::: Data records :::
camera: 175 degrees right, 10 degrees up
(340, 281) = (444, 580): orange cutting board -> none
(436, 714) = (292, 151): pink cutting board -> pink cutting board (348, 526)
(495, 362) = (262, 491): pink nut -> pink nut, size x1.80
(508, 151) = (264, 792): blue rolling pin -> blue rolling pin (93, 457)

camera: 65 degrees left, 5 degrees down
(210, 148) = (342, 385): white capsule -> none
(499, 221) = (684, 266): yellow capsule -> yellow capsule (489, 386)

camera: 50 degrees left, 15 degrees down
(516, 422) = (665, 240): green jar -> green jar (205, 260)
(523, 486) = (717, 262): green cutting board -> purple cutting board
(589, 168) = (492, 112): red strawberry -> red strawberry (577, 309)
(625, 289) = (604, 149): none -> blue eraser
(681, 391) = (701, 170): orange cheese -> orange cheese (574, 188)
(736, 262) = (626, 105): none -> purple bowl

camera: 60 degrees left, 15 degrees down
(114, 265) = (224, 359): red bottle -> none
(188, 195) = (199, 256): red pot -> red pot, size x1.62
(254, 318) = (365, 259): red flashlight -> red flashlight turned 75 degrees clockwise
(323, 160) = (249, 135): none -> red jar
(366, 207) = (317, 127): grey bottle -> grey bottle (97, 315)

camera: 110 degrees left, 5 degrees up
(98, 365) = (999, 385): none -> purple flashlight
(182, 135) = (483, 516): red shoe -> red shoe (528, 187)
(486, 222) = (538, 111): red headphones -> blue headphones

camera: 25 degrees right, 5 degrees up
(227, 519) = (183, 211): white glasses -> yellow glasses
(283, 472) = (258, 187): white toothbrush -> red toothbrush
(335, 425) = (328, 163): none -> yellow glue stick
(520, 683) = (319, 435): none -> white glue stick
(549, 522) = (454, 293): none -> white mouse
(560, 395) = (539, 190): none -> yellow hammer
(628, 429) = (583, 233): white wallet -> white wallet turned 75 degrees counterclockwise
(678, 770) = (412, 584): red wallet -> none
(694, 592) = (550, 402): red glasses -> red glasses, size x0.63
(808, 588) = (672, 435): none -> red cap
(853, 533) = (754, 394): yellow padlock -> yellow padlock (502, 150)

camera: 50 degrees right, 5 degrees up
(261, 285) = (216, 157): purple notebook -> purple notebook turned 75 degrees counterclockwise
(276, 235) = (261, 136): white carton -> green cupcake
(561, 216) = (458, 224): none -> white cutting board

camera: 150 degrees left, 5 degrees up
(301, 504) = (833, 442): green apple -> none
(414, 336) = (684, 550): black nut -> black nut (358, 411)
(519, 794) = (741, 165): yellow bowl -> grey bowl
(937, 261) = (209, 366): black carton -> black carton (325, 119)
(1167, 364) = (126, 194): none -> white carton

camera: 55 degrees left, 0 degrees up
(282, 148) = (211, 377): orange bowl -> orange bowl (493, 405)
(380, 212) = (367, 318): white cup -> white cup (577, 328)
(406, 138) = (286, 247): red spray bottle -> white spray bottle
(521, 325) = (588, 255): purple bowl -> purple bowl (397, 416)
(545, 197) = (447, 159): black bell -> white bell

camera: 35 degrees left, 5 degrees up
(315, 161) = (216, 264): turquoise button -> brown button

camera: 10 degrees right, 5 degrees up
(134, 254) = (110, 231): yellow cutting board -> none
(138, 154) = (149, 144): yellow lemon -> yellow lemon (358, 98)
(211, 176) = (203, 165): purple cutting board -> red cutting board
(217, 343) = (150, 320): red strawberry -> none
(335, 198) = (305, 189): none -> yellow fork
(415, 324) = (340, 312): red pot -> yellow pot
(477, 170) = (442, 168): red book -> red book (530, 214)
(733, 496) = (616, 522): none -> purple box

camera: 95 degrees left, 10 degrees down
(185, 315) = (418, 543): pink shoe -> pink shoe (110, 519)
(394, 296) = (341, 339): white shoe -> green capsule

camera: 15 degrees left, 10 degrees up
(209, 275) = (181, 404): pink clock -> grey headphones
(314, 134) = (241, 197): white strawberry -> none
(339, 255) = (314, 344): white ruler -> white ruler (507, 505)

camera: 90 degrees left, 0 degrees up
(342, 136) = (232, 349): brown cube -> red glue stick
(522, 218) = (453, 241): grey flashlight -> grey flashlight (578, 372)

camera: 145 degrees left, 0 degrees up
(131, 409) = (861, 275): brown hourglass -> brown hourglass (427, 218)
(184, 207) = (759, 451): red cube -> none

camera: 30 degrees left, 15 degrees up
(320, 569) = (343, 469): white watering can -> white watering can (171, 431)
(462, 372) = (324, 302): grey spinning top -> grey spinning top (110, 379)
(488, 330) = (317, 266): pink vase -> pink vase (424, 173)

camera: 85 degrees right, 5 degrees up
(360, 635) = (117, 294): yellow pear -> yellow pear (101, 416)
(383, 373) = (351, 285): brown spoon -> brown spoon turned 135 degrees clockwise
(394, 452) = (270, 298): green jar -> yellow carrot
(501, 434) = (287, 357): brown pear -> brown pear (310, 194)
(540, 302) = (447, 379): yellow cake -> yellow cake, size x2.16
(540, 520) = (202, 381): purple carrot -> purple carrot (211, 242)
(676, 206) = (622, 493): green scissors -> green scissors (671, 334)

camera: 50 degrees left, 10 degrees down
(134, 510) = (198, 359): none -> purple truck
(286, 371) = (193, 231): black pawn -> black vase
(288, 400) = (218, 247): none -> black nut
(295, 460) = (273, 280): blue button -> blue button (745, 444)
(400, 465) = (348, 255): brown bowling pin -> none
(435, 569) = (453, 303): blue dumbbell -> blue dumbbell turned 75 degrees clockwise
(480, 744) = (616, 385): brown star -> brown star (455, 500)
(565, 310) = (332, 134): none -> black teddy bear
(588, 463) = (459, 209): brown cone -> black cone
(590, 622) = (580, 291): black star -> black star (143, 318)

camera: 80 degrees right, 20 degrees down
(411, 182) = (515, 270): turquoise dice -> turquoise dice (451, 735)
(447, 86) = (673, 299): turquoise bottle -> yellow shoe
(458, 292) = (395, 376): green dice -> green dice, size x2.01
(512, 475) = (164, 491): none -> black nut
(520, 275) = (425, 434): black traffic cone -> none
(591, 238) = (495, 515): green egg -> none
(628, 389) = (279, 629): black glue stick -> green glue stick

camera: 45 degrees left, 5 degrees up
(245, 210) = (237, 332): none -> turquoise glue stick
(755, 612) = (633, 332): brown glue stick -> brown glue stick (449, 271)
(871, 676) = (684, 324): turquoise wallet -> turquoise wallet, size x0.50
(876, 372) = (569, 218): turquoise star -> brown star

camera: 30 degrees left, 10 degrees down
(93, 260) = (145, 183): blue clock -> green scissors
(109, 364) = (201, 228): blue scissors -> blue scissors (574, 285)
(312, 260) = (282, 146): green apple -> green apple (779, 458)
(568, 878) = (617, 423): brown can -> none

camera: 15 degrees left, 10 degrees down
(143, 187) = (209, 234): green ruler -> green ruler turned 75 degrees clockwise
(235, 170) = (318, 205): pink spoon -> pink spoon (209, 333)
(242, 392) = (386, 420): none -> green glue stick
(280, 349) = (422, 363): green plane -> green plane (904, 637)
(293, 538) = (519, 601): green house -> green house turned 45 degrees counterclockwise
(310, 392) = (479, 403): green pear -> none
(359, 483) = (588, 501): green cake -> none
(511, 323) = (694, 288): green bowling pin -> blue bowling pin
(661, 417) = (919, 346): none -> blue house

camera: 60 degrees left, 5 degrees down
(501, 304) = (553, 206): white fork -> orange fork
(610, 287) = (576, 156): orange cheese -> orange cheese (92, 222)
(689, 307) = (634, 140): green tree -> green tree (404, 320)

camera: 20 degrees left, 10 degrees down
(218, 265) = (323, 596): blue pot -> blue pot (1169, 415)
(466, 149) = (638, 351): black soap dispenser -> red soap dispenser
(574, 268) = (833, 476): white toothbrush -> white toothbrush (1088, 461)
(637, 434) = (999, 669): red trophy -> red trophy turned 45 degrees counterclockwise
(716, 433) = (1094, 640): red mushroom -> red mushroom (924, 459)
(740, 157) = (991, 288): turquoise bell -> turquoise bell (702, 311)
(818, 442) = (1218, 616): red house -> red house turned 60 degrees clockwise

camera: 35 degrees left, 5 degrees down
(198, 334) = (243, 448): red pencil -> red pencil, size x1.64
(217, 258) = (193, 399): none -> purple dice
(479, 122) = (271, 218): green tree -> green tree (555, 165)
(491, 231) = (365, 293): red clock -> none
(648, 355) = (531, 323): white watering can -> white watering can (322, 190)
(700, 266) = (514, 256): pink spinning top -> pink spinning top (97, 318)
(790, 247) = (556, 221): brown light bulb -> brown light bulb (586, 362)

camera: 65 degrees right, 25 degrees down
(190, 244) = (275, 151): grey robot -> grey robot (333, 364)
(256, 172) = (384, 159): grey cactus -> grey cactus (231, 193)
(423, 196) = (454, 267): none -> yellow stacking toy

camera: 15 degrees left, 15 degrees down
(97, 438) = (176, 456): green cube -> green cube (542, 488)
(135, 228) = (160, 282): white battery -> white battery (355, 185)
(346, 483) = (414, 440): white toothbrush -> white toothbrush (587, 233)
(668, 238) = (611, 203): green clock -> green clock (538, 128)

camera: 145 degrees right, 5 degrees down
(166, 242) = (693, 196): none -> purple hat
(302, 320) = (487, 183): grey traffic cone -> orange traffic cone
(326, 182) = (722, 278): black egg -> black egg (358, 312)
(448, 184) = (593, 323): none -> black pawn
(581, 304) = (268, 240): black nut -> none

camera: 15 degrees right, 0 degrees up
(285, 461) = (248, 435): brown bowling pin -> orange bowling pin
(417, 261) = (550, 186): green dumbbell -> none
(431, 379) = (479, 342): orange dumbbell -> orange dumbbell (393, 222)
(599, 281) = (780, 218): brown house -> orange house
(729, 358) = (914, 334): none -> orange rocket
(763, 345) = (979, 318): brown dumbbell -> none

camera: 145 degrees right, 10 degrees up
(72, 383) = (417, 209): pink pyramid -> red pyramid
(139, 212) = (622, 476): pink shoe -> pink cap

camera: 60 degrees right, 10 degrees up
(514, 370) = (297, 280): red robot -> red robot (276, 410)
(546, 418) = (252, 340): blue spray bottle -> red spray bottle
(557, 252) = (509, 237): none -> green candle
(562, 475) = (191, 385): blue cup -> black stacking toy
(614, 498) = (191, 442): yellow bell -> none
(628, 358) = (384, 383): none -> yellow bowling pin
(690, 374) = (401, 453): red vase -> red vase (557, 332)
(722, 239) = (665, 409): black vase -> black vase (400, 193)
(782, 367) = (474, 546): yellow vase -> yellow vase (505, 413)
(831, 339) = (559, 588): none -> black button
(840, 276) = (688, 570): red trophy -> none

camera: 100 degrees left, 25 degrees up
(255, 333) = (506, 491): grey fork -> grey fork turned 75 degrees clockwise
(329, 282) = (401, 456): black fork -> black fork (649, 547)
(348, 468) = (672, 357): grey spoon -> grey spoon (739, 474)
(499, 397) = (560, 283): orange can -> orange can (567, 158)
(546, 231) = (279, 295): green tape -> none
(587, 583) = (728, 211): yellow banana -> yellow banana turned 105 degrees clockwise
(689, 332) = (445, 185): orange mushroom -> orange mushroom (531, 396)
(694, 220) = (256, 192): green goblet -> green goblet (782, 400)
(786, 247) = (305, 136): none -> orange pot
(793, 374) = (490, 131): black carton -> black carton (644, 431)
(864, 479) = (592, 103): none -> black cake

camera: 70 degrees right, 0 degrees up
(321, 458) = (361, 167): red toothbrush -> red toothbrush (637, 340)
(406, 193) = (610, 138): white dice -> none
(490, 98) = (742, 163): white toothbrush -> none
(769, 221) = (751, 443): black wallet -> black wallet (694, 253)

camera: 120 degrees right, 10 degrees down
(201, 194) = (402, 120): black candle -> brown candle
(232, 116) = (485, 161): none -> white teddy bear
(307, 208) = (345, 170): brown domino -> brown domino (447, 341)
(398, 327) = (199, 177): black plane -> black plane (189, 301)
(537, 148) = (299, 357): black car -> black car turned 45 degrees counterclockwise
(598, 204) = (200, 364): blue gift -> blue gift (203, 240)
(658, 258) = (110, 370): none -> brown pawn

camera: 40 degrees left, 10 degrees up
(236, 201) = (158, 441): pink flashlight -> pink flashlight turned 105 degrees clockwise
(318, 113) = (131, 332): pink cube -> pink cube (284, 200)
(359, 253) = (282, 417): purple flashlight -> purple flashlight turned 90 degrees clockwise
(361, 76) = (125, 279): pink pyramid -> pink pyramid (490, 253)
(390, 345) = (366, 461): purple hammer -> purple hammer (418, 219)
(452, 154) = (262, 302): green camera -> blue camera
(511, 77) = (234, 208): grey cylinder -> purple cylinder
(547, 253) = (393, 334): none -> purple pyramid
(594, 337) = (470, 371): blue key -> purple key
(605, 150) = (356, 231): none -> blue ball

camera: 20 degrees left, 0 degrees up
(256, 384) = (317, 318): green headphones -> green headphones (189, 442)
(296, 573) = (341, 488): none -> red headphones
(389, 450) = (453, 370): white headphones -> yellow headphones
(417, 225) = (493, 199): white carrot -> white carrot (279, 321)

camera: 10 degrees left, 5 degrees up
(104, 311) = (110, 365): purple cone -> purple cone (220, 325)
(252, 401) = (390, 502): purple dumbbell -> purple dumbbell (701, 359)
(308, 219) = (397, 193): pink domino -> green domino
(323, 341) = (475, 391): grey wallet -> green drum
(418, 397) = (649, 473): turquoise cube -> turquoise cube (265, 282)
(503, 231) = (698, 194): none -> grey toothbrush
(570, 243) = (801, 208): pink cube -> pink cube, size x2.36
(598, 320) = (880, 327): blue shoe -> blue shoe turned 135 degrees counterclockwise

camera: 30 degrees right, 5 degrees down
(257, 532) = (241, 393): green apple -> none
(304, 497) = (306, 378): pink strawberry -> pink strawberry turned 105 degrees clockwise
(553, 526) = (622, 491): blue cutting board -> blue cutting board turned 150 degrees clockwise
:::
§ **What you will do**
Would you please copy exactly the part of the entries above that begins at the line containing "camera: 80 degrees right, 20 degrees down" and ends at the line containing "(359, 483) = (588, 501): green cake -> none", both lines included?

§ **Task output**
camera: 80 degrees right, 20 degrees down
(411, 182) = (515, 270): turquoise dice -> turquoise dice (451, 735)
(447, 86) = (673, 299): turquoise bottle -> yellow shoe
(458, 292) = (395, 376): green dice -> green dice, size x2.01
(512, 475) = (164, 491): none -> black nut
(520, 275) = (425, 434): black traffic cone -> none
(591, 238) = (495, 515): green egg -> none
(628, 389) = (279, 629): black glue stick -> green glue stick

camera: 45 degrees left, 5 degrees up
(245, 210) = (237, 332): none -> turquoise glue stick
(755, 612) = (633, 332): brown glue stick -> brown glue stick (449, 271)
(871, 676) = (684, 324): turquoise wallet -> turquoise wallet, size x0.50
(876, 372) = (569, 218): turquoise star -> brown star

camera: 30 degrees left, 10 degrees down
(93, 260) = (145, 183): blue clock -> green scissors
(109, 364) = (201, 228): blue scissors -> blue scissors (574, 285)
(312, 260) = (282, 146): green apple -> green apple (779, 458)
(568, 878) = (617, 423): brown can -> none

camera: 15 degrees left, 10 degrees down
(143, 187) = (209, 234): green ruler -> green ruler turned 75 degrees clockwise
(235, 170) = (318, 205): pink spoon -> pink spoon (209, 333)
(242, 392) = (386, 420): none -> green glue stick
(280, 349) = (422, 363): green plane -> green plane (904, 637)
(293, 538) = (519, 601): green house -> green house turned 45 degrees counterclockwise
(310, 392) = (479, 403): green pear -> none
(359, 483) = (588, 501): green cake -> none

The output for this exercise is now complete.